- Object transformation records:
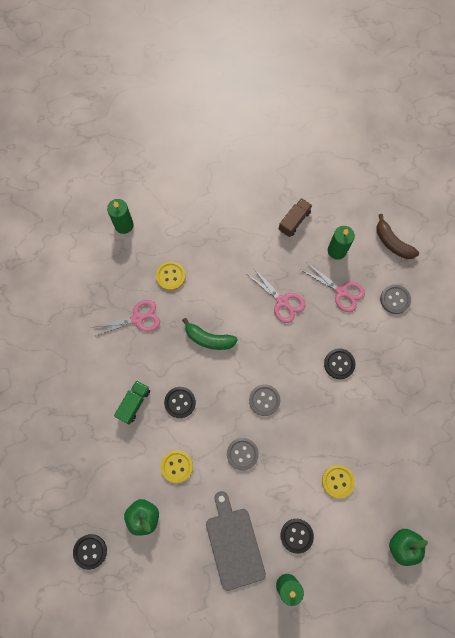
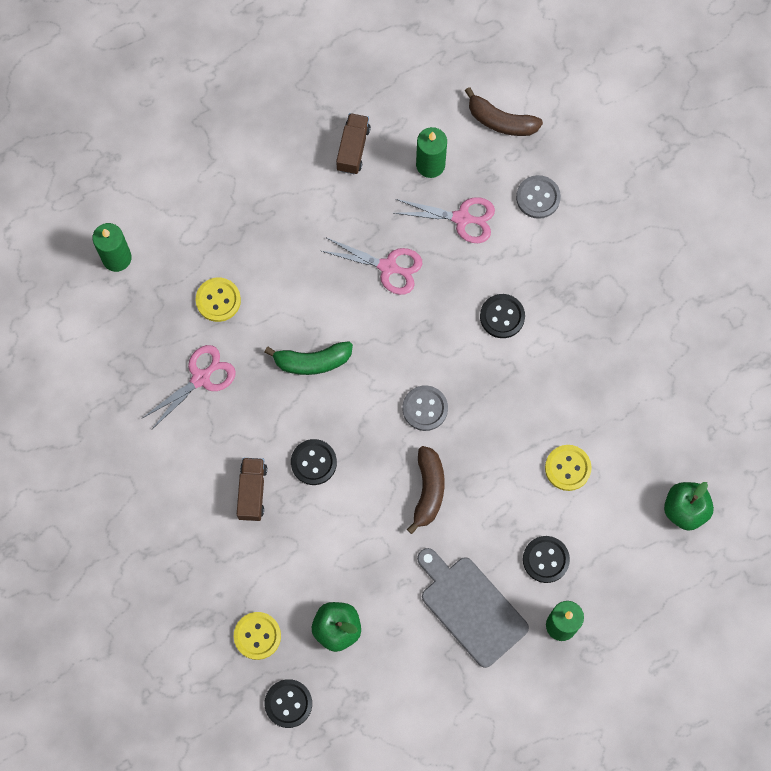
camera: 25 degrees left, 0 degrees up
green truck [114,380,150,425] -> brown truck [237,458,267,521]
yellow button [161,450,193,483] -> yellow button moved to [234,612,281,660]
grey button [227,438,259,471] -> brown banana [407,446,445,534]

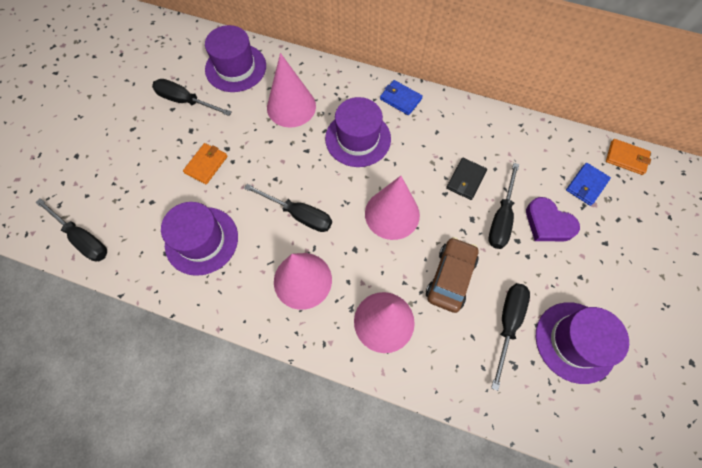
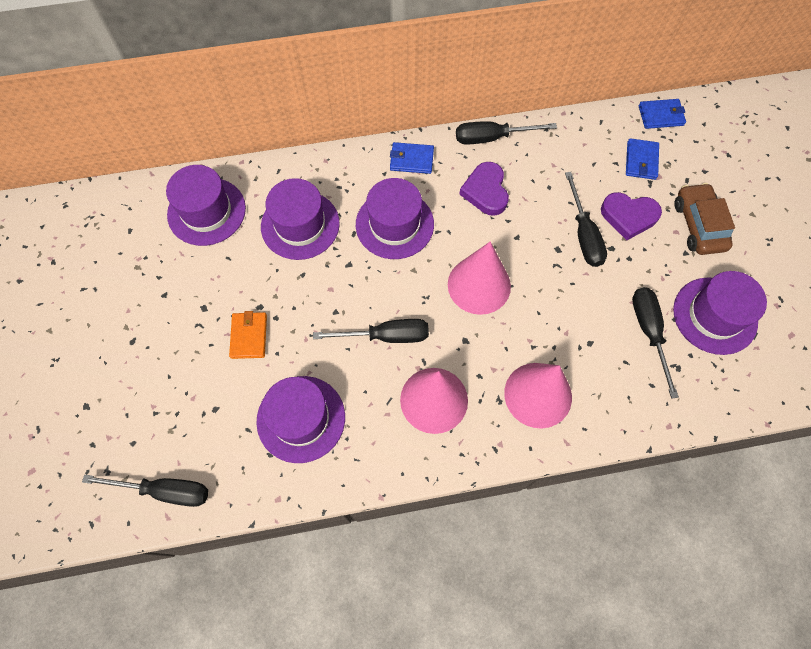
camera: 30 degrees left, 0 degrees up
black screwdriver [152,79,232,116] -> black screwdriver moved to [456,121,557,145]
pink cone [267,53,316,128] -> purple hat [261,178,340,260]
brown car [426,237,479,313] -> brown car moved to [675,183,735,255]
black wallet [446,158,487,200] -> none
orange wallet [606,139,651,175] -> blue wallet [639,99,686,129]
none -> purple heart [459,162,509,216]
...
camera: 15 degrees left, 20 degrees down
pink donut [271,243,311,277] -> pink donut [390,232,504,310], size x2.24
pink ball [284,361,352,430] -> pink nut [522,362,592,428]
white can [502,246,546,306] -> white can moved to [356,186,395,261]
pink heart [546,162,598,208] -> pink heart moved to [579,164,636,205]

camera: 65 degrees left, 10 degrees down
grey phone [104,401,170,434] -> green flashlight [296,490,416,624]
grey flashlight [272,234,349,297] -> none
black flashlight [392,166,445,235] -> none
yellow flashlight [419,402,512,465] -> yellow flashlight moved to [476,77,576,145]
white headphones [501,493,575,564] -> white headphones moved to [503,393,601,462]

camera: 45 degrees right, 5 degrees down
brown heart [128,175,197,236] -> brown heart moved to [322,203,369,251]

- To-do item: Looking back over the data above, restate word for word the lines that begin at the line with "orange wallet [606,139,651,175]" and end at the line with "none -> purple heart [459,162,509,216]", inclusive.

- Your solution:
orange wallet [606,139,651,175] -> blue wallet [639,99,686,129]
none -> purple heart [459,162,509,216]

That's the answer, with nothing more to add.